MATERIAL SHOWN:
# # # # #

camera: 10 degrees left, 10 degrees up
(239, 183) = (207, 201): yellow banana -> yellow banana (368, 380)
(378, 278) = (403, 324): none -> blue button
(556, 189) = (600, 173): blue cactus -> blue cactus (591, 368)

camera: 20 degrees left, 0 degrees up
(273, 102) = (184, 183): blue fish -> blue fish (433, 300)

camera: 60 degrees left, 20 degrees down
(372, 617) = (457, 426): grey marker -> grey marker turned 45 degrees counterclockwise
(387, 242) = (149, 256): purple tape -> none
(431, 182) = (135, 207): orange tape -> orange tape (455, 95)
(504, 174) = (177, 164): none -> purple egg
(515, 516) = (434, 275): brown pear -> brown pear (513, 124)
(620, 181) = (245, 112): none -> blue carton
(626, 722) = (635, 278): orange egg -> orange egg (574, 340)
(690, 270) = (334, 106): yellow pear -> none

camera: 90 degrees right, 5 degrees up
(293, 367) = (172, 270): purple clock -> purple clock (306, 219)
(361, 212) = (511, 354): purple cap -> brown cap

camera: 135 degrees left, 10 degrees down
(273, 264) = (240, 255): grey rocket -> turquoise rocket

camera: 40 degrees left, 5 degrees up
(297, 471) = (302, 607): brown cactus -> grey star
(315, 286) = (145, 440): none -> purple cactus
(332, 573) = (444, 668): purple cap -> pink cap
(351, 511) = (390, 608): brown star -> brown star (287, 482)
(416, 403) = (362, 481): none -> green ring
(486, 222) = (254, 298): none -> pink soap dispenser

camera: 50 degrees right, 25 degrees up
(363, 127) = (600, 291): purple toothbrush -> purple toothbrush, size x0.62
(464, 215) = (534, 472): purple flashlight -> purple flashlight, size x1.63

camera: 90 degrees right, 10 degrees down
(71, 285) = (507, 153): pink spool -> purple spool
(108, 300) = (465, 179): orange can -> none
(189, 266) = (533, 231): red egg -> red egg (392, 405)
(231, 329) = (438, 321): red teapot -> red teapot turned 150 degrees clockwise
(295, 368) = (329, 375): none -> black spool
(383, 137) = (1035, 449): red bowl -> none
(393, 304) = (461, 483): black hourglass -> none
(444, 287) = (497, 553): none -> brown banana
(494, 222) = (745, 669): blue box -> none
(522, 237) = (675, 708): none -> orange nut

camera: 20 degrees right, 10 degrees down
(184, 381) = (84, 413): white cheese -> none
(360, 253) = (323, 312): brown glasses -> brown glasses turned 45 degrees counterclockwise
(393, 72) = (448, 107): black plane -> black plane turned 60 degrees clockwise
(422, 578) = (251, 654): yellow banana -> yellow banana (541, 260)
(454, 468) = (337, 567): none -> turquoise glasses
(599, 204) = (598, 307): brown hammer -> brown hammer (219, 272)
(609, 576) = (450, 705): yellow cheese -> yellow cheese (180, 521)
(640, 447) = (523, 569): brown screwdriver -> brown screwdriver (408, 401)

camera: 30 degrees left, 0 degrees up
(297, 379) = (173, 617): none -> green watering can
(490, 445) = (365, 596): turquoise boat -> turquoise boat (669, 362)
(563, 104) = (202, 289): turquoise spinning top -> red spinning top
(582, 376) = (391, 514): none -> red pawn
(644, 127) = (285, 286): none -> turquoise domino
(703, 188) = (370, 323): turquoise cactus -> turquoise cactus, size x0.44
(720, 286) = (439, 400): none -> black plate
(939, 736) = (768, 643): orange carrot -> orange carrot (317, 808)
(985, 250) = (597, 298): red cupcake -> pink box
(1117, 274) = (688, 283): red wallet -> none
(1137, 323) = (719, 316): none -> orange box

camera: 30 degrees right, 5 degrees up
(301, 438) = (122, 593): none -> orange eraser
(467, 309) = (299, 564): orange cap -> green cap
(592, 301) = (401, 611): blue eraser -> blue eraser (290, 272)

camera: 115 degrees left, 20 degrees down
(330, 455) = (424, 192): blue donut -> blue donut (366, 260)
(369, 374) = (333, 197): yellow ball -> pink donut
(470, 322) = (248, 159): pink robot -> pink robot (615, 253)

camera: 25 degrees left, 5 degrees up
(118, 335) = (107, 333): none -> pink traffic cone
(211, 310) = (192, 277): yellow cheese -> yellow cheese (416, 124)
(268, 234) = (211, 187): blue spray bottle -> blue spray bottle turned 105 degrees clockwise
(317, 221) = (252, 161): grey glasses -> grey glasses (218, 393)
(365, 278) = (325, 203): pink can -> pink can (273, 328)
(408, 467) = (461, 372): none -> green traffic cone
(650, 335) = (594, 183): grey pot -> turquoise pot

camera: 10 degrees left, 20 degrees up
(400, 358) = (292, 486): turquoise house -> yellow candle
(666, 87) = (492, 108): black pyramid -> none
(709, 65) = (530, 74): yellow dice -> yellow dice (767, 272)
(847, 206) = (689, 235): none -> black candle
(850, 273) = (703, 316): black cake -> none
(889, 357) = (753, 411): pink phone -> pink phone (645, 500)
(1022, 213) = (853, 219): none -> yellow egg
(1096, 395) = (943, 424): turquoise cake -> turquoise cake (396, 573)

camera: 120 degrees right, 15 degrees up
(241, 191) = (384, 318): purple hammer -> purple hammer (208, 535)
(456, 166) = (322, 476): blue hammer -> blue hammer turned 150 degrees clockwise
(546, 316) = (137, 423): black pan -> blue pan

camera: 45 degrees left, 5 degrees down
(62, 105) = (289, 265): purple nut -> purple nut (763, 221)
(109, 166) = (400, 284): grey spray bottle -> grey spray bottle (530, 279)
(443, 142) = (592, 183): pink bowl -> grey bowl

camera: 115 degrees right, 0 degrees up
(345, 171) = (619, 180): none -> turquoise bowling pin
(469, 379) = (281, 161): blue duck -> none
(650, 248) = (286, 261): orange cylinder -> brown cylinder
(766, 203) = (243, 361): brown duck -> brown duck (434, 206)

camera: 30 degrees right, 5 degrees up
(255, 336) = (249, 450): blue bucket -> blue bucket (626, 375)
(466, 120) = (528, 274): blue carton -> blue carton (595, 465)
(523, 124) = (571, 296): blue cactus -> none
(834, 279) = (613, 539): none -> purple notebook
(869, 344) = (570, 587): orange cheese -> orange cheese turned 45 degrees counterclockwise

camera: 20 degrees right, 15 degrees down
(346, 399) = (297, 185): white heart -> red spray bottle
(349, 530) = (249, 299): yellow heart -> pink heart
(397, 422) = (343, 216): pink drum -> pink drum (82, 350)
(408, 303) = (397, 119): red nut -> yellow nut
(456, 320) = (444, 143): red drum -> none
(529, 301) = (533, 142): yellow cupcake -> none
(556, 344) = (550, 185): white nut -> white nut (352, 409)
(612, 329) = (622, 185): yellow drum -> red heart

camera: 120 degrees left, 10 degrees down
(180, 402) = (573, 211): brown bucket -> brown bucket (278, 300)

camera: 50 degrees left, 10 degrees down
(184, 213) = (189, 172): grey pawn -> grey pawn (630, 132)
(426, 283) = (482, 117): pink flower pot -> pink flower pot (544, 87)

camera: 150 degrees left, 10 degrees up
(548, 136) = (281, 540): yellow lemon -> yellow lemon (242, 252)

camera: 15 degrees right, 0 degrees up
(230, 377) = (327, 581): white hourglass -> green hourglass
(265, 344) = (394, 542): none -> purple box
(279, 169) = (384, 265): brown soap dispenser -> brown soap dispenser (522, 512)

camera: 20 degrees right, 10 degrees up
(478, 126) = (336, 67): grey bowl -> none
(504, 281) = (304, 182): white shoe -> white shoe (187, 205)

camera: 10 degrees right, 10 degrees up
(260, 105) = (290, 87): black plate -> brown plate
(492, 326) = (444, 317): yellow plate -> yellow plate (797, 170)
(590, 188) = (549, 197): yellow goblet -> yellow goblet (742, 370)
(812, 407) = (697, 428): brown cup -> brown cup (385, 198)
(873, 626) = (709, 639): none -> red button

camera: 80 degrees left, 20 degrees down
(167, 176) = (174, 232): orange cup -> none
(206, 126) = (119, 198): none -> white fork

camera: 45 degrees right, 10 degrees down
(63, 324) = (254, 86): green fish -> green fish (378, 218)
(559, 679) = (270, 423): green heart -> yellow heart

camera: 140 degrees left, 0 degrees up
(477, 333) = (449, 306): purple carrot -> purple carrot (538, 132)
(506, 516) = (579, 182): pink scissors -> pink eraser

# # # # #

PROBLEM TO WORK ON:
Above this task is a listing. Restate, word for word and with nothing added, the lines from the one with "(444, 287) = (497, 553): none -> brown banana" through the one with "(563, 104) = (202, 289): turquoise".

SOLUTION TO THIS EXERCISE:
(444, 287) = (497, 553): none -> brown banana
(494, 222) = (745, 669): blue box -> none
(522, 237) = (675, 708): none -> orange nut

camera: 20 degrees right, 10 degrees down
(184, 381) = (84, 413): white cheese -> none
(360, 253) = (323, 312): brown glasses -> brown glasses turned 45 degrees counterclockwise
(393, 72) = (448, 107): black plane -> black plane turned 60 degrees clockwise
(422, 578) = (251, 654): yellow banana -> yellow banana (541, 260)
(454, 468) = (337, 567): none -> turquoise glasses
(599, 204) = (598, 307): brown hammer -> brown hammer (219, 272)
(609, 576) = (450, 705): yellow cheese -> yellow cheese (180, 521)
(640, 447) = (523, 569): brown screwdriver -> brown screwdriver (408, 401)

camera: 30 degrees left, 0 degrees up
(297, 379) = (173, 617): none -> green watering can
(490, 445) = (365, 596): turquoise boat -> turquoise boat (669, 362)
(563, 104) = (202, 289): turquoise spinning top -> red spinning top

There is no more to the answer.